─── Data in this exercise

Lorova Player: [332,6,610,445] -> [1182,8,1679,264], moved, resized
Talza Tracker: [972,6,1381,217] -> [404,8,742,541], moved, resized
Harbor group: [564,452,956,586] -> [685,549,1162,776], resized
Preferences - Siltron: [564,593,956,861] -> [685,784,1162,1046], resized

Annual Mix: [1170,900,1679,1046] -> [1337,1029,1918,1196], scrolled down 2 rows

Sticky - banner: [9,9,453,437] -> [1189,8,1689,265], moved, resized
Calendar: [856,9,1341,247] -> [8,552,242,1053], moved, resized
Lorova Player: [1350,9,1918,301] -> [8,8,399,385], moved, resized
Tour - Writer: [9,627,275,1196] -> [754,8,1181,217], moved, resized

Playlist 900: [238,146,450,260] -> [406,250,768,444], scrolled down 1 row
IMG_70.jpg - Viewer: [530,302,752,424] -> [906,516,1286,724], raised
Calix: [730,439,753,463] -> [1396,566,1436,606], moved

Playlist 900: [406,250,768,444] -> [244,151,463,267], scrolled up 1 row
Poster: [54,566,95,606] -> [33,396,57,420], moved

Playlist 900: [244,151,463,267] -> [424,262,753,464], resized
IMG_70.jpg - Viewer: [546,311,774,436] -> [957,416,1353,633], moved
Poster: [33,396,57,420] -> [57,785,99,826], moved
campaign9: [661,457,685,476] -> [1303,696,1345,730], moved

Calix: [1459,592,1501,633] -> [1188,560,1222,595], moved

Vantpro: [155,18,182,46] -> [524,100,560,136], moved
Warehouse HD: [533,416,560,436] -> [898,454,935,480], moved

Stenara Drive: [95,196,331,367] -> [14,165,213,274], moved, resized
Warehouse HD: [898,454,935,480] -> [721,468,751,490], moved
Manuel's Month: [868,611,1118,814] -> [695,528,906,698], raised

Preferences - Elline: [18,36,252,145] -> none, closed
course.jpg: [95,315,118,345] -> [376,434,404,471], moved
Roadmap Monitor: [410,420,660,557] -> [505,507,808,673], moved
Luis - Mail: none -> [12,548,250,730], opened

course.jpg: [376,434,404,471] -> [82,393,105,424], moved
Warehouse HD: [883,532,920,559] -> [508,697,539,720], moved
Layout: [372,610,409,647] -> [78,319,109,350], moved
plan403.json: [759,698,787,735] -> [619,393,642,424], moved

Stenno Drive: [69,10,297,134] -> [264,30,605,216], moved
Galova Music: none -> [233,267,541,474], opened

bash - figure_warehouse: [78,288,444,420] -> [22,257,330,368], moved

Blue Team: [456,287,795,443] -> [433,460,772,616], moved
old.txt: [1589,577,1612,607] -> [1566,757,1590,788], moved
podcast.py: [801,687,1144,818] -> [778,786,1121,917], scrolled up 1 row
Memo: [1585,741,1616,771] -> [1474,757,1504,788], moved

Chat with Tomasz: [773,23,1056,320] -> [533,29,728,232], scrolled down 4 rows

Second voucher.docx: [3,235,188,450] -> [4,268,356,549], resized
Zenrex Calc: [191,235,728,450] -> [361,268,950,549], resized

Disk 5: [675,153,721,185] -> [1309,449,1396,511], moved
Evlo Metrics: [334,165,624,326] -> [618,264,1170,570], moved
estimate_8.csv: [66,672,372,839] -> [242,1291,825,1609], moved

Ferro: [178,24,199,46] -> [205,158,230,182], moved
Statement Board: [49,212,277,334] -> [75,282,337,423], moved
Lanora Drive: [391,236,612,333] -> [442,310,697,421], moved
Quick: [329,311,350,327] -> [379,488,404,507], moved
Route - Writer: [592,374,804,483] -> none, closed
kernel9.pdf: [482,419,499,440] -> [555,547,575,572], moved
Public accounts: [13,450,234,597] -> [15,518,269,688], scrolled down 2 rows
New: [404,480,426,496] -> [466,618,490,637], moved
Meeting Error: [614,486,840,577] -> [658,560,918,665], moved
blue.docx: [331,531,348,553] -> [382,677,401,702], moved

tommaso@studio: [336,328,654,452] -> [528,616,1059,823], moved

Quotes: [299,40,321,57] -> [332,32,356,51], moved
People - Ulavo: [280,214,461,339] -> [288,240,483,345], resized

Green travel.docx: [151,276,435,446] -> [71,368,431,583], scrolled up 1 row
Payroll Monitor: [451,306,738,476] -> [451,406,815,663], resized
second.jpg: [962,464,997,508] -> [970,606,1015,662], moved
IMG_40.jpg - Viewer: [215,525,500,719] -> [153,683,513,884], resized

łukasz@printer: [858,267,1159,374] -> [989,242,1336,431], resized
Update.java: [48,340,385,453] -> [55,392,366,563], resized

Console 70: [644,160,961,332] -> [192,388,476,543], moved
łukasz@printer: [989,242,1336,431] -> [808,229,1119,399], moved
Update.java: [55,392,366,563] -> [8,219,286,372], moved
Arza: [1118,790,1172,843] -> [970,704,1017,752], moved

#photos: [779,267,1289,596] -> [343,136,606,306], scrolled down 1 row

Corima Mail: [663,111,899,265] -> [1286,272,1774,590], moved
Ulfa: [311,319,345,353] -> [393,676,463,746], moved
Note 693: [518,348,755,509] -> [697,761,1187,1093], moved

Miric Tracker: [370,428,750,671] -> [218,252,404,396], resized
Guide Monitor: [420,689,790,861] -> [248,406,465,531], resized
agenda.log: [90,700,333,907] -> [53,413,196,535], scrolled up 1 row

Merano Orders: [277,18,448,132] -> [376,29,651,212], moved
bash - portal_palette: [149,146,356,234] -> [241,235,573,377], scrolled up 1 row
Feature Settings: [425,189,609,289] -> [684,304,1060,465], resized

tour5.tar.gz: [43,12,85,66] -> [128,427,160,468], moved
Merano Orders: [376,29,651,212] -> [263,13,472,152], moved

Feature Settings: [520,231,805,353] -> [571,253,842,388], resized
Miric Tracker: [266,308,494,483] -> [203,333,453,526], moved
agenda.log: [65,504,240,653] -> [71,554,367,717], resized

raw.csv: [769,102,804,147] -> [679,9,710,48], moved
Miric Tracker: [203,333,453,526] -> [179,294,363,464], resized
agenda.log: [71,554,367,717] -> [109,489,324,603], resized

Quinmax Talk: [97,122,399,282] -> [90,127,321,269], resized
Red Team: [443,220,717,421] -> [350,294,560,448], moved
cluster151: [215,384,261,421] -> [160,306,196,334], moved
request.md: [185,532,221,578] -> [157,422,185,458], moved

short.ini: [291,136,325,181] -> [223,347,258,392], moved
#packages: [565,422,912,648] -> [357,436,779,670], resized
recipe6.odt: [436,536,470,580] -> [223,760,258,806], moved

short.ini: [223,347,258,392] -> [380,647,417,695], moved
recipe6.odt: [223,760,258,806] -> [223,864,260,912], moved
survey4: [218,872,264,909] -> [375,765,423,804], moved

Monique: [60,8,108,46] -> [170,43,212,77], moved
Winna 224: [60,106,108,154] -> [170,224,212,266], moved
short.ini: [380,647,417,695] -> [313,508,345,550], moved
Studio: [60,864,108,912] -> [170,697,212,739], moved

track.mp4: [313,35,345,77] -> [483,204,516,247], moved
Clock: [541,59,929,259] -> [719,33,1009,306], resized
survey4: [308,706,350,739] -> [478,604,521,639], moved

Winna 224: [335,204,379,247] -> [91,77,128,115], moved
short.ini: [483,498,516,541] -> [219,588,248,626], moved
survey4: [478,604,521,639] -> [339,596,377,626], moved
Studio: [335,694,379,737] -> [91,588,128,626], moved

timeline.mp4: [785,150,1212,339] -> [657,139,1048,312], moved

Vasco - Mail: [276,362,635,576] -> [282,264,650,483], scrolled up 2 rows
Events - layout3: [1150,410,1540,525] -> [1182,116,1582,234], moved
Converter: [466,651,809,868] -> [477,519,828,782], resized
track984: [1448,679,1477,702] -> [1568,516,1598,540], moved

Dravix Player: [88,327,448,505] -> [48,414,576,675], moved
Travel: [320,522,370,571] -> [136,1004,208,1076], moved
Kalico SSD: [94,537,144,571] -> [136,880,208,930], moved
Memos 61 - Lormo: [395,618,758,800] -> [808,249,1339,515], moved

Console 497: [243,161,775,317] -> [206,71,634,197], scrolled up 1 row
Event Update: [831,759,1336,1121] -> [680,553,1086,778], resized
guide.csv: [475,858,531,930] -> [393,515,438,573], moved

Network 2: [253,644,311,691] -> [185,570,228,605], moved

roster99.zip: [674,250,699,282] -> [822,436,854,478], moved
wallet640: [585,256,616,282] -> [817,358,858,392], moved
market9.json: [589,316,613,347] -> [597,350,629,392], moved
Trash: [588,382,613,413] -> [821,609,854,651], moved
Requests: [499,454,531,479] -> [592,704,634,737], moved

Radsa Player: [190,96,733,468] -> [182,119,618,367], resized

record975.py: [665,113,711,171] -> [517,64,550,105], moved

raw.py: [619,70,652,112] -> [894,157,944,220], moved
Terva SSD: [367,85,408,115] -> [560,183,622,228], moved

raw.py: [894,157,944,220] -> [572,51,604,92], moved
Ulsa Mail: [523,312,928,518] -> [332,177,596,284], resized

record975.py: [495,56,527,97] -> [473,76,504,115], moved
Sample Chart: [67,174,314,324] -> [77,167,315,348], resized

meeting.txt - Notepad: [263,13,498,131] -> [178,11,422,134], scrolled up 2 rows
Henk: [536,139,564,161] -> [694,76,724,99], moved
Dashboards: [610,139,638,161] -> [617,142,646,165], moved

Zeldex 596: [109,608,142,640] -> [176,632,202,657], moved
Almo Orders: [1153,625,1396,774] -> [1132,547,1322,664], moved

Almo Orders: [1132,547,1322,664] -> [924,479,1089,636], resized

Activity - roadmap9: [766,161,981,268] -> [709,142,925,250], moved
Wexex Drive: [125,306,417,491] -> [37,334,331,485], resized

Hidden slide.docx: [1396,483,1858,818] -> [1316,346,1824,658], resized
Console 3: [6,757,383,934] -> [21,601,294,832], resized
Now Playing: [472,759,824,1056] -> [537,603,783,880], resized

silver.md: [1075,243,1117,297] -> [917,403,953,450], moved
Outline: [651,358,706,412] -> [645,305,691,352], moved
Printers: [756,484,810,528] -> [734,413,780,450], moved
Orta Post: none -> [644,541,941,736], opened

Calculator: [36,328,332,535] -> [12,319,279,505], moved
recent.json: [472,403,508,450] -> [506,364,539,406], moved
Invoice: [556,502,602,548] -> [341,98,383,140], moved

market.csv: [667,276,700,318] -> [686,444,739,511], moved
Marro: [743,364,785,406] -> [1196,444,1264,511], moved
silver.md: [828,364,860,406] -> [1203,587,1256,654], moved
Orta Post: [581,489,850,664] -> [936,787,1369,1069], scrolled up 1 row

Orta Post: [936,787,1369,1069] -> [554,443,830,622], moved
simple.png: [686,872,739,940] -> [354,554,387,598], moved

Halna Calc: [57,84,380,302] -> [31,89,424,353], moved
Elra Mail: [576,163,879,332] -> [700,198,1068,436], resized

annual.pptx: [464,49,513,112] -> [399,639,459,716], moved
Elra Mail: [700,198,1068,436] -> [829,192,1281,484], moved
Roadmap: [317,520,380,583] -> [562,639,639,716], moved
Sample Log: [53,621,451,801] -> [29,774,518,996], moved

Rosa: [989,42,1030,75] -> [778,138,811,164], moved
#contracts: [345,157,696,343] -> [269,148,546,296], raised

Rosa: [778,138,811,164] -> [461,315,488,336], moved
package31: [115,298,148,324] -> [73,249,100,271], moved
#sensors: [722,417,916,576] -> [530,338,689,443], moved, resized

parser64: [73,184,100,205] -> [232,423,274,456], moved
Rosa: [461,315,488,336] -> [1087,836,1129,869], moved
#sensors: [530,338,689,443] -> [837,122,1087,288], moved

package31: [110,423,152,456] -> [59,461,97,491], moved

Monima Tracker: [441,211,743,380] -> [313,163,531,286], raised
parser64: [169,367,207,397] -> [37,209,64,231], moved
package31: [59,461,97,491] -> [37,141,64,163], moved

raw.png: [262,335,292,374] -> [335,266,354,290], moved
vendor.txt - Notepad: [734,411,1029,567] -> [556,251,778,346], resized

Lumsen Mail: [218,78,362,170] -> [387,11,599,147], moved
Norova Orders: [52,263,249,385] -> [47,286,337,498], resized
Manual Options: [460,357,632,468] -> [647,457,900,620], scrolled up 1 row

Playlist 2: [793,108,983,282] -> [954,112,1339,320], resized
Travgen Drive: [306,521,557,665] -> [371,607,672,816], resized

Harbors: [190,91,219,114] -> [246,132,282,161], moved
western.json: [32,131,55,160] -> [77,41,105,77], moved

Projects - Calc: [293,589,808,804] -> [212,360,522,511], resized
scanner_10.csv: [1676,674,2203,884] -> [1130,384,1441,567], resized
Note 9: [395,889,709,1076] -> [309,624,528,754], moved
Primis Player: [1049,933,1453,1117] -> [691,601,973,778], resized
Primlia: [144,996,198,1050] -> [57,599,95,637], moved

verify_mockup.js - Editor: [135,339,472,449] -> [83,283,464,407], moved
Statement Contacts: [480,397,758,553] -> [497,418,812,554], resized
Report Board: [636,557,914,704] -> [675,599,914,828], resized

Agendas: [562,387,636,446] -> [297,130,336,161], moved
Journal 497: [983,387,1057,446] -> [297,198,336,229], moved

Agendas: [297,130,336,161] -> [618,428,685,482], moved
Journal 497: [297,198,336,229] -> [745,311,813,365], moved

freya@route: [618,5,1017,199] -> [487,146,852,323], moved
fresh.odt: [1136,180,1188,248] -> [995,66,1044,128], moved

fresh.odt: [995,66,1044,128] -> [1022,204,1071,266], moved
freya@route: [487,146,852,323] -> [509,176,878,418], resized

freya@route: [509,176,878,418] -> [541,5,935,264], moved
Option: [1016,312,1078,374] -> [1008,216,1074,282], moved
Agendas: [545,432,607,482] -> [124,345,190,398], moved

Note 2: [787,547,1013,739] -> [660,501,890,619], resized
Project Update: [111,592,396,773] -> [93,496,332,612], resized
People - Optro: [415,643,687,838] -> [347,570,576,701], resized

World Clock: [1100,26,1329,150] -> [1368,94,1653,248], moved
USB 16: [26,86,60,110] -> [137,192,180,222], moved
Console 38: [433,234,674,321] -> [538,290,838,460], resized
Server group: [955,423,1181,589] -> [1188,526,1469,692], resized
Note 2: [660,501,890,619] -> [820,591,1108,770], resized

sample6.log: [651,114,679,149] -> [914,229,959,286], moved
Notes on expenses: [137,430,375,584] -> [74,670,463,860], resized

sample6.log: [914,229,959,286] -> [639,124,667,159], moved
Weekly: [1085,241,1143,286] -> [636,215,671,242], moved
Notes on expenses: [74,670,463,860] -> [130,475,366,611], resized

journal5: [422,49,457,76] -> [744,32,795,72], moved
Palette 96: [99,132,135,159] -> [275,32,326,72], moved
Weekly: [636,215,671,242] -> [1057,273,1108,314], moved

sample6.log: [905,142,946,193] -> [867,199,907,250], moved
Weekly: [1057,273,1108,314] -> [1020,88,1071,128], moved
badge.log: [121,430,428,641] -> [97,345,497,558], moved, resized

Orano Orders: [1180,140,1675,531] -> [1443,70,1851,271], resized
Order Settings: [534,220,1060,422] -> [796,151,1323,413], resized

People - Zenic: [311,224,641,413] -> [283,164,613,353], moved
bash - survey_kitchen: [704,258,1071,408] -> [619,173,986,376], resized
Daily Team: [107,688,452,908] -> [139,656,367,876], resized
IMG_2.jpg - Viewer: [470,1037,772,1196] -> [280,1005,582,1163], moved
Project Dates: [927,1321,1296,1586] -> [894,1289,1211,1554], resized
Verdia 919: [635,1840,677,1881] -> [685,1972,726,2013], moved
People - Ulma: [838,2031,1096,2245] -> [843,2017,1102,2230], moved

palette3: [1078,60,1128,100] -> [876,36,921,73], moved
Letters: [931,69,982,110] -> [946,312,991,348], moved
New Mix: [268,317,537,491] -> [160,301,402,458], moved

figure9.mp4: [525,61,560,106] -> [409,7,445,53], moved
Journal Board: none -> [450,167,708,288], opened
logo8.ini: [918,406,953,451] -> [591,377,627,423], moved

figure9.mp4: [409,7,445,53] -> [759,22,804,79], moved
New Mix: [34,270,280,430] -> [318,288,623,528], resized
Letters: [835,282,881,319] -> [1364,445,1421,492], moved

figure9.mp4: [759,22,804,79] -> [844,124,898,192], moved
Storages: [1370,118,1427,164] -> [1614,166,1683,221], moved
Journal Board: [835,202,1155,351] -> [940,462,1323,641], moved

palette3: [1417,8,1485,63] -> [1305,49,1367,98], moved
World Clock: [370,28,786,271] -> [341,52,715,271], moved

──────

__What is required__
Within the listing above, give again exactly every line from the line with "Disk 5: [675,153,721,185]" through the line with "Route - Writer: [592,374,804,483]", both included, and no other line.

__Solution__
Disk 5: [675,153,721,185] -> [1309,449,1396,511], moved
Evlo Metrics: [334,165,624,326] -> [618,264,1170,570], moved
estimate_8.csv: [66,672,372,839] -> [242,1291,825,1609], moved

Ferro: [178,24,199,46] -> [205,158,230,182], moved
Statement Board: [49,212,277,334] -> [75,282,337,423], moved
Lanora Drive: [391,236,612,333] -> [442,310,697,421], moved
Quick: [329,311,350,327] -> [379,488,404,507], moved
Route - Writer: [592,374,804,483] -> none, closed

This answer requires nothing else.